Copy out exactly the stretch below, from the line with "yellow trophy: 2 -> 3" through the line with "pink teddy bear: 2 -> 0", both included; the pictures stay out.

(Extracted records)
- - -
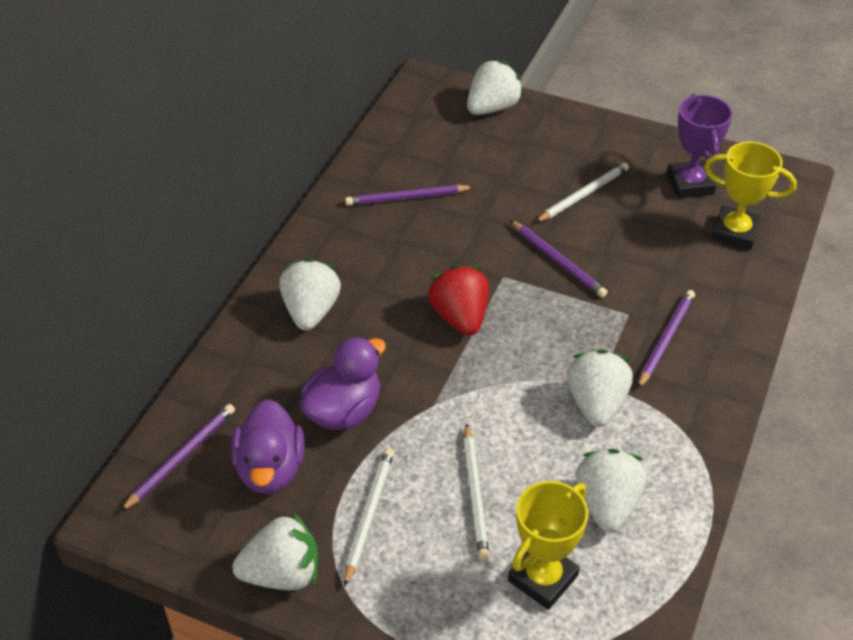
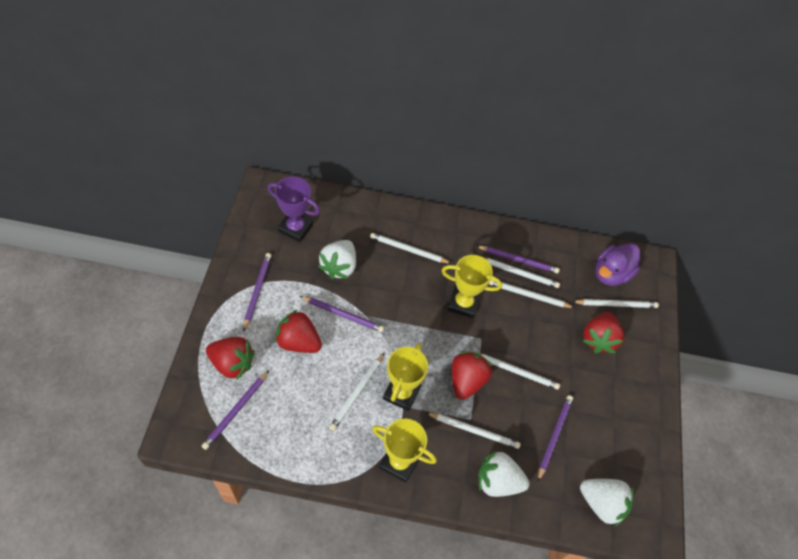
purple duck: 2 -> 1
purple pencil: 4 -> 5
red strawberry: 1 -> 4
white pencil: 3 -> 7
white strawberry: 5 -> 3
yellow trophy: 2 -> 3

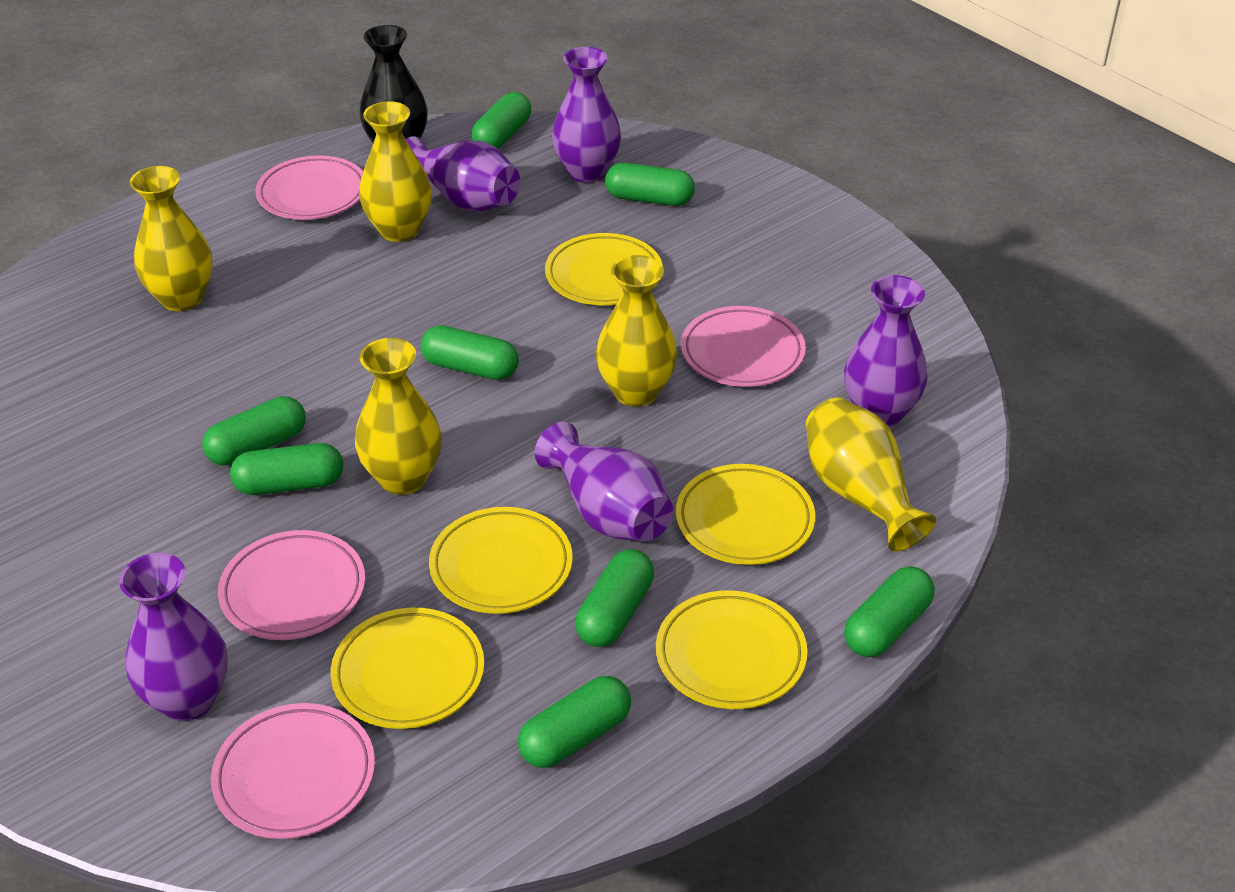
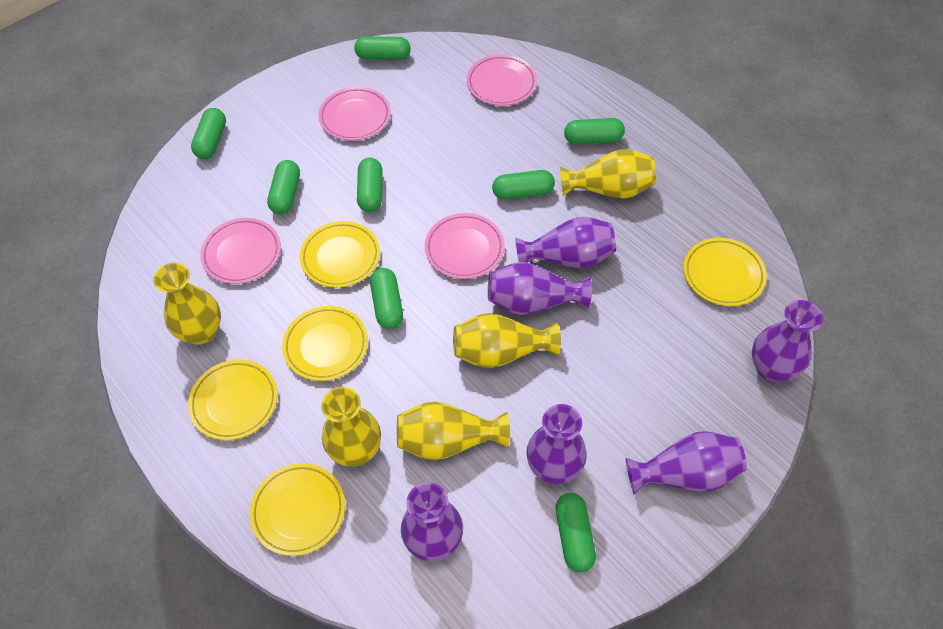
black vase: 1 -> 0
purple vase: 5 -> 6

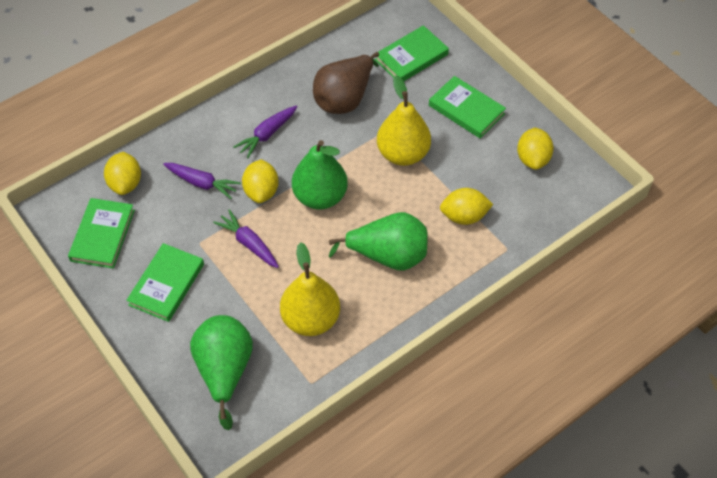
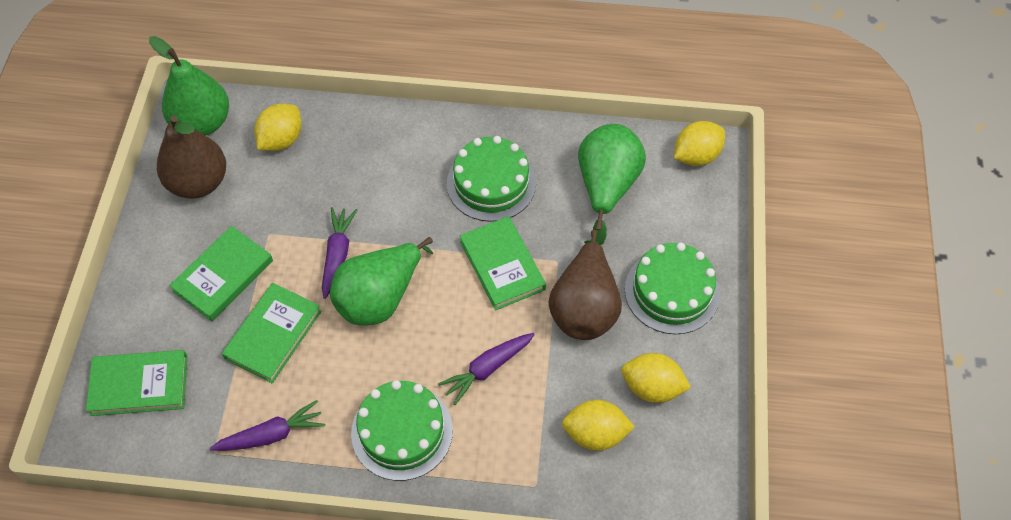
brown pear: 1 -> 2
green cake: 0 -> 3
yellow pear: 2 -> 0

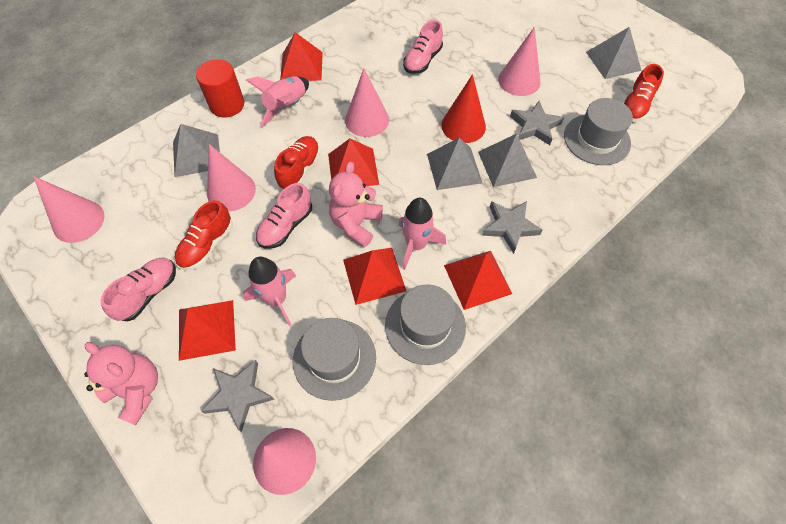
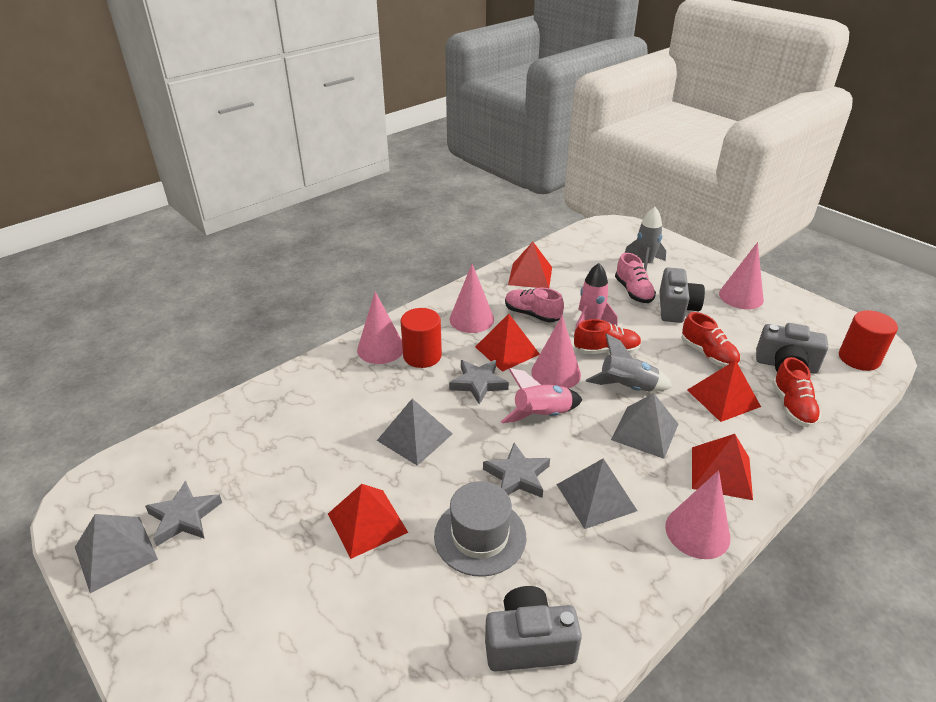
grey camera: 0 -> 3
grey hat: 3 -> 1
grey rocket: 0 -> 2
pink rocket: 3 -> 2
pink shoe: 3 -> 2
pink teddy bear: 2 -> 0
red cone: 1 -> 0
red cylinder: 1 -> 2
- - -
> _WRITTEN RESPONSE_:
yellow trophy: 2 -> 3

black vase: 1 -> 0
purple vase: 5 -> 6

brown pear: 1 -> 2
green cake: 0 -> 3
yellow pear: 2 -> 0

grey camera: 0 -> 3
grey hat: 3 -> 1
grey rocket: 0 -> 2
pink rocket: 3 -> 2
pink shoe: 3 -> 2
pink teddy bear: 2 -> 0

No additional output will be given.